Exercise prompt:
Output all of the data exactly, keeping any images out of the copy.

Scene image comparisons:
------------------------------

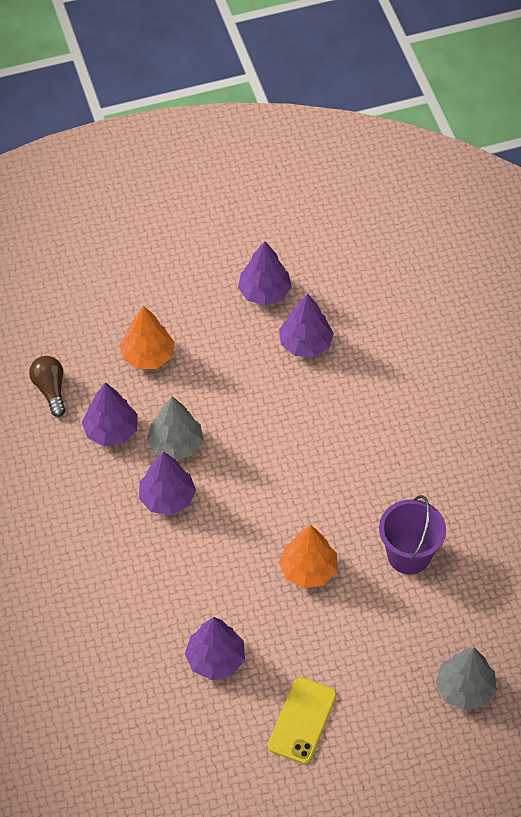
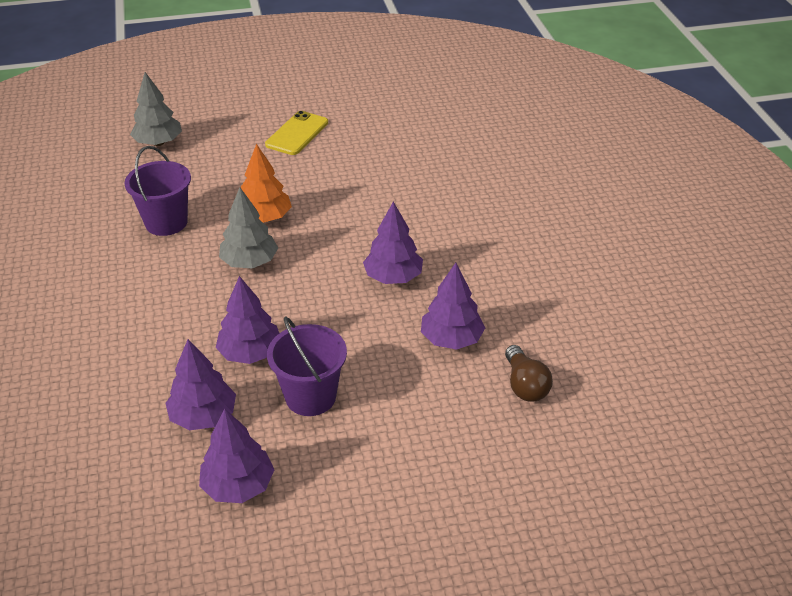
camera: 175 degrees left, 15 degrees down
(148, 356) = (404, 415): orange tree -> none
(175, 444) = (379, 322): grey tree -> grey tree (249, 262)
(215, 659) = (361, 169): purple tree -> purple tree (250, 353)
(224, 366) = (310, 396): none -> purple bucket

------------------------------

Answer section:
camera: 175 degrees left, 15 degrees down
(148, 356) = (404, 415): orange tree -> none
(175, 444) = (379, 322): grey tree -> grey tree (249, 262)
(215, 659) = (361, 169): purple tree -> purple tree (250, 353)
(224, 366) = (310, 396): none -> purple bucket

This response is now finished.